** STATED GOAL **
Reproduce every row below, replacing "denim shorts at left" with "jean shorts on the left" wherever it occurs and leaving all other text unchanged. Omit the pictures from your answer.

(Stored items)
··········

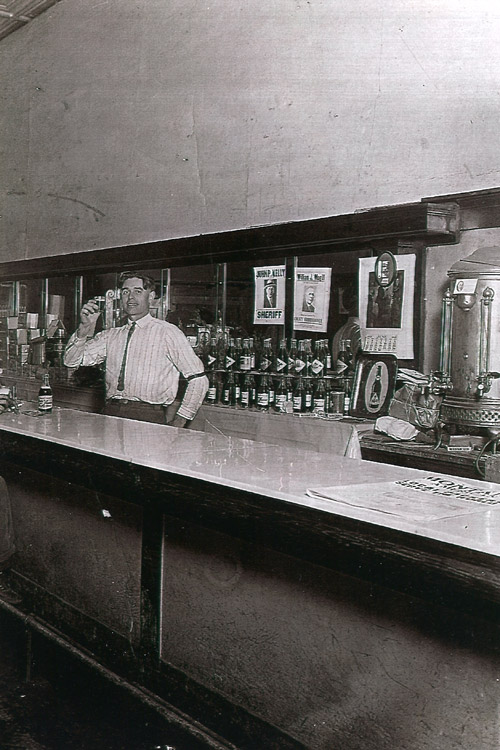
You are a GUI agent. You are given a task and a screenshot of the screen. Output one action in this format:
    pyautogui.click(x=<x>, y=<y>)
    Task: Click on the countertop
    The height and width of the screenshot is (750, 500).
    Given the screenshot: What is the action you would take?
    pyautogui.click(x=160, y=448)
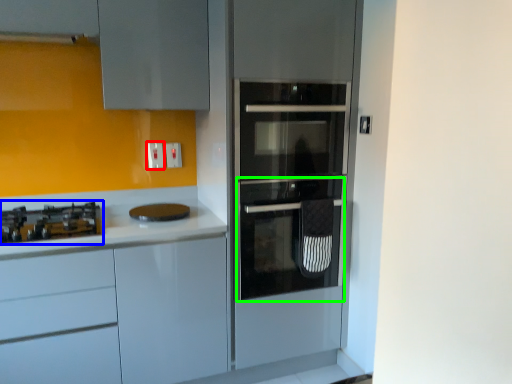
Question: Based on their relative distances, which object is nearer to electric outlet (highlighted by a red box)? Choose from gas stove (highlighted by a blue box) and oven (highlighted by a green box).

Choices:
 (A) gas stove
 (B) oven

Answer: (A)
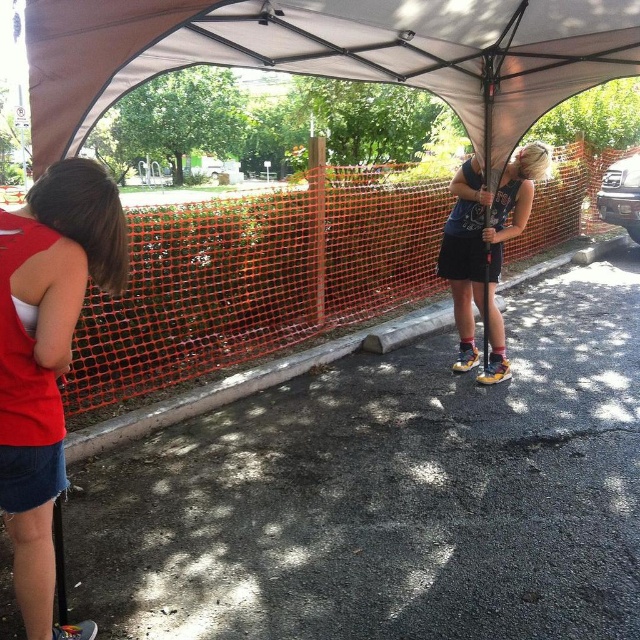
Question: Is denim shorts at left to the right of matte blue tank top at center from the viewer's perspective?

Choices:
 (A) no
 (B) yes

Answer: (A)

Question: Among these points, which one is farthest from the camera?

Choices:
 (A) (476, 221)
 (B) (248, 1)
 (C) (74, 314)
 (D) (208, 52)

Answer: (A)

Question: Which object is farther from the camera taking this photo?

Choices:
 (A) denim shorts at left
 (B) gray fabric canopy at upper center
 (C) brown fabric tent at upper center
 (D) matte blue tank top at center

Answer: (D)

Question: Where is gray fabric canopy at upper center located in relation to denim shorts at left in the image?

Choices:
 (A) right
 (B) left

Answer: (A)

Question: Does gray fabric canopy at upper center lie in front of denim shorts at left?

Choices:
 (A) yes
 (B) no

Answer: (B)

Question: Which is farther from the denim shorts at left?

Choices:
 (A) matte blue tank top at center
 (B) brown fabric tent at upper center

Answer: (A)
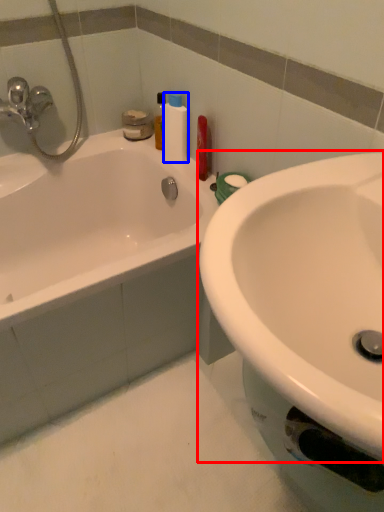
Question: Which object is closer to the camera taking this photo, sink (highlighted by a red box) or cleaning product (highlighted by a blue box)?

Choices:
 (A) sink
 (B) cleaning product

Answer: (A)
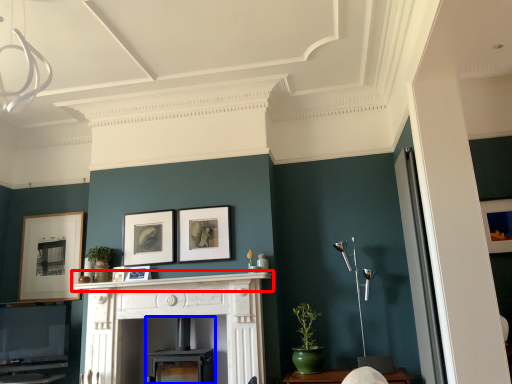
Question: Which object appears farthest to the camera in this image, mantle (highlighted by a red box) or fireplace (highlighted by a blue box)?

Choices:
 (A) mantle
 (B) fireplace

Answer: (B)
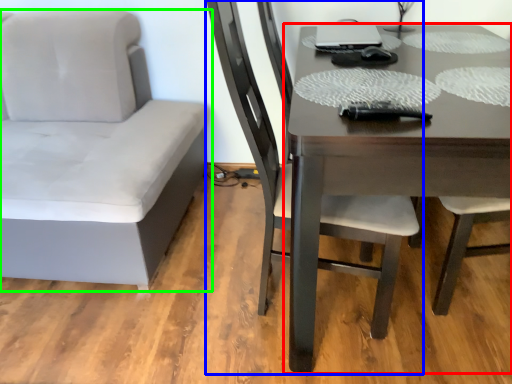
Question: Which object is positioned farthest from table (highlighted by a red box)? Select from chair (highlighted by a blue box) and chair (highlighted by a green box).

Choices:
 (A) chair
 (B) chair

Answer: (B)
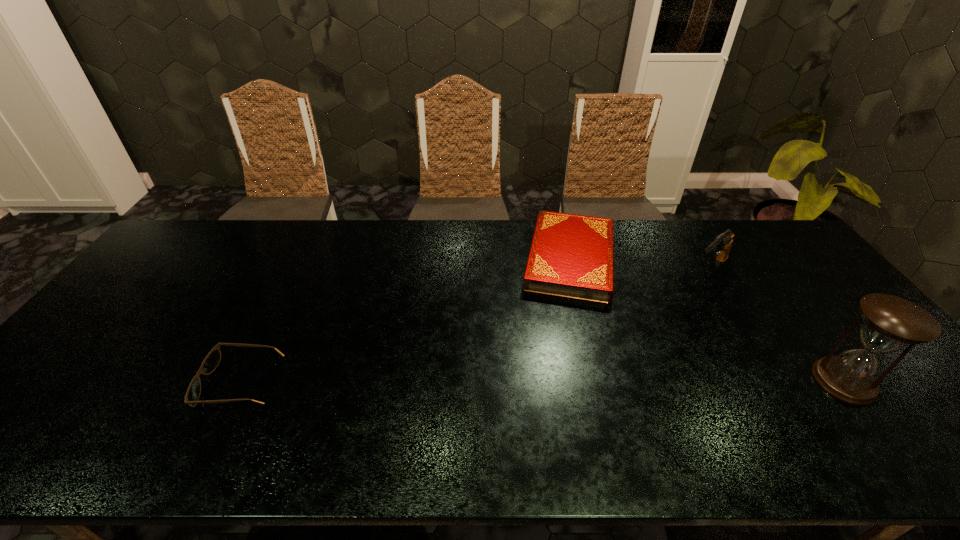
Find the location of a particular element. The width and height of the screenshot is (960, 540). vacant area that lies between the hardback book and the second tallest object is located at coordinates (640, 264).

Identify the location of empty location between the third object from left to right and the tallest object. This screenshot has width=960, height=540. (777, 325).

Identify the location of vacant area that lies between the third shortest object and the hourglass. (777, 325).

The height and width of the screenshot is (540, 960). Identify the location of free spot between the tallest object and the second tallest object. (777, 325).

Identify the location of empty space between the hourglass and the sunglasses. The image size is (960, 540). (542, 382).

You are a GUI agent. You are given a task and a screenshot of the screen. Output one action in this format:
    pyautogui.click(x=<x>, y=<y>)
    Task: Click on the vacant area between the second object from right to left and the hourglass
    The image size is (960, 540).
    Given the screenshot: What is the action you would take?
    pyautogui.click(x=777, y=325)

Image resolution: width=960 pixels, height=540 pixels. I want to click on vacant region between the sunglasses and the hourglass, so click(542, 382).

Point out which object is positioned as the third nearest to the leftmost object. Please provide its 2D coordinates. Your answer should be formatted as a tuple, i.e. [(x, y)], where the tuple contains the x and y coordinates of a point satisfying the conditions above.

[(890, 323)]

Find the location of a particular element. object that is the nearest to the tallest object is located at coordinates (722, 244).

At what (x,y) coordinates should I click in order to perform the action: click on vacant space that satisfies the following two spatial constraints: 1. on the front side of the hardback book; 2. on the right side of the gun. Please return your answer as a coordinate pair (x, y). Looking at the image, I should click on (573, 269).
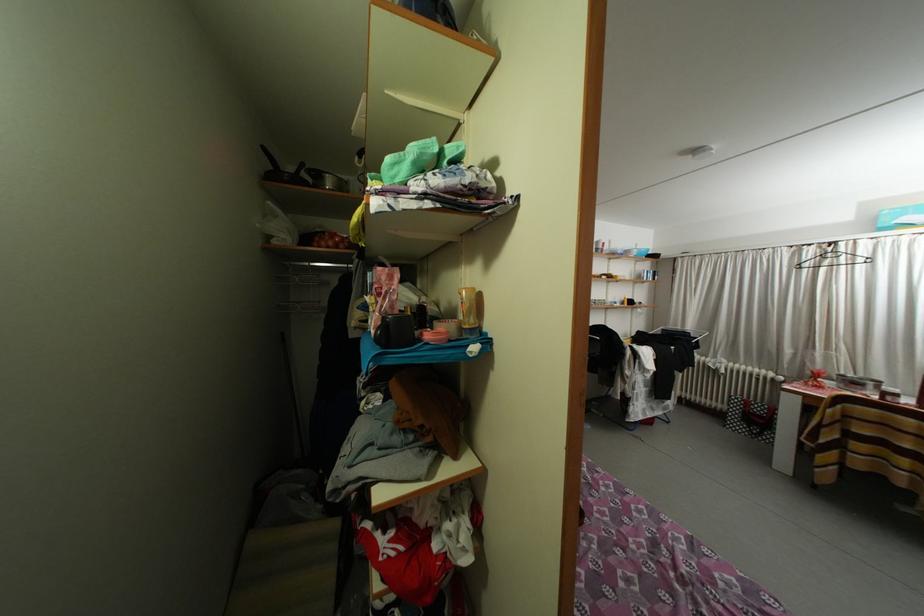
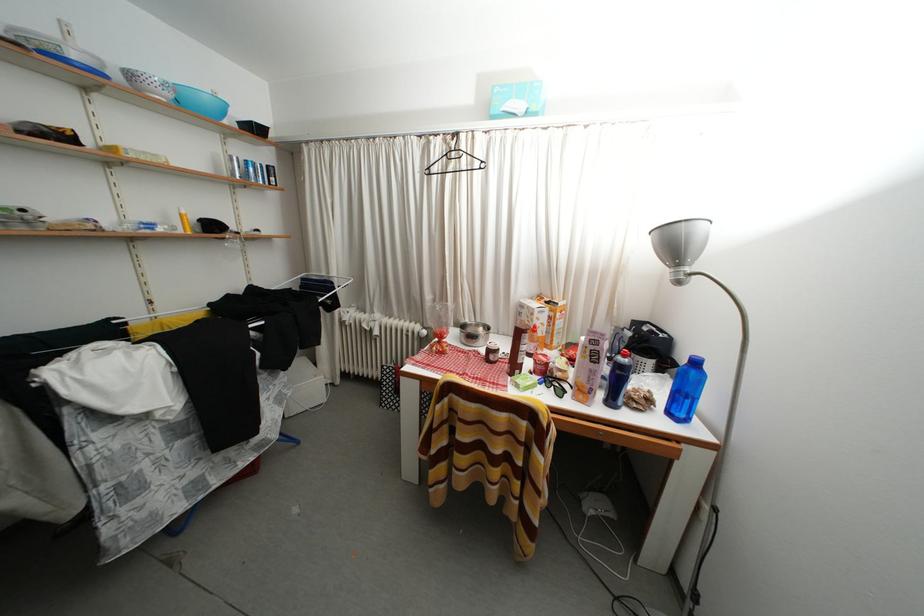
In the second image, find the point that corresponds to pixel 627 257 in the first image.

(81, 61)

··········

** EXERCISE RESULT **
You are a GUI agent. You are given a task and a screenshot of the screen. Output one action in this format:
    pyautogui.click(x=<x>, y=<y>)
    Task: Click on the countertop
    The height and width of the screenshot is (750, 500).
    Given the screenshot: What is the action you would take?
    pyautogui.click(x=160, y=448)
Question: Based on their relative distances, which object is nearer to electric outlet (highlighted by a red box)? Choose from gas stove (highlighted by a blue box) and oven (highlighted by a green box).

Choices:
 (A) gas stove
 (B) oven

Answer: (A)
Question: Is jean shorts on the left to the right of matte blue tank top at center from the viewer's perspective?

Choices:
 (A) no
 (B) yes

Answer: (A)

Question: Among these points, which one is farthest from the camera?

Choices:
 (A) (476, 221)
 (B) (248, 1)
 (C) (74, 314)
 (D) (208, 52)

Answer: (A)

Question: Which object is farther from the camera taking this photo?

Choices:
 (A) jean shorts on the left
 (B) gray fabric canopy at upper center
 (C) brown fabric tent at upper center
 (D) matte blue tank top at center

Answer: (D)

Question: Where is gray fabric canopy at upper center located in relation to jean shorts on the left in the image?

Choices:
 (A) right
 (B) left

Answer: (A)

Question: Does gray fabric canopy at upper center lie in front of jean shorts on the left?

Choices:
 (A) yes
 (B) no

Answer: (B)

Question: Which is farther from the jean shorts on the left?

Choices:
 (A) matte blue tank top at center
 (B) brown fabric tent at upper center

Answer: (A)
Question: Which object is closer to the camera taking this photo, sink (highlighted by a red box) or cleaning product (highlighted by a blue box)?

Choices:
 (A) sink
 (B) cleaning product

Answer: (A)
Question: Which object appears farthest to the camera in this image, mantle (highlighted by a red box) or fireplace (highlighted by a blue box)?

Choices:
 (A) mantle
 (B) fireplace

Answer: (B)
Question: Which object is positioned farthest from table (highlighted by a red box)? Select from chair (highlighted by a blue box) and chair (highlighted by a green box).

Choices:
 (A) chair
 (B) chair

Answer: (B)
Find the location of a particular element. The width and height of the screenshot is (960, 540). vacant area that lies between the hardback book and the second tallest object is located at coordinates (640, 264).

Identify the location of empty location between the third object from left to right and the tallest object. This screenshot has width=960, height=540. (777, 325).

Identify the location of vacant area that lies between the third shortest object and the hourglass. (777, 325).

The height and width of the screenshot is (540, 960). Identify the location of free spot between the tallest object and the second tallest object. (777, 325).

Identify the location of empty space between the hourglass and the sunglasses. The image size is (960, 540). (542, 382).

You are a GUI agent. You are given a task and a screenshot of the screen. Output one action in this format:
    pyautogui.click(x=<x>, y=<y>)
    Task: Click on the vacant area between the second object from right to left and the hourglass
    The image size is (960, 540).
    Given the screenshot: What is the action you would take?
    pyautogui.click(x=777, y=325)

Image resolution: width=960 pixels, height=540 pixels. I want to click on vacant region between the sunglasses and the hourglass, so click(542, 382).

Point out which object is positioned as the third nearest to the leftmost object. Please provide its 2D coordinates. Your answer should be formatted as a tuple, i.e. [(x, y)], where the tuple contains the x and y coordinates of a point satisfying the conditions above.

[(890, 323)]

Find the location of a particular element. object that is the nearest to the tallest object is located at coordinates (722, 244).

At what (x,y) coordinates should I click in order to perform the action: click on vacant space that satisfies the following two spatial constraints: 1. on the front side of the hardback book; 2. on the right side of the gun. Please return your answer as a coordinate pair (x, y). Looking at the image, I should click on (573, 269).
In the second image, find the point that corresponds to pixel 627 257 in the first image.

(81, 61)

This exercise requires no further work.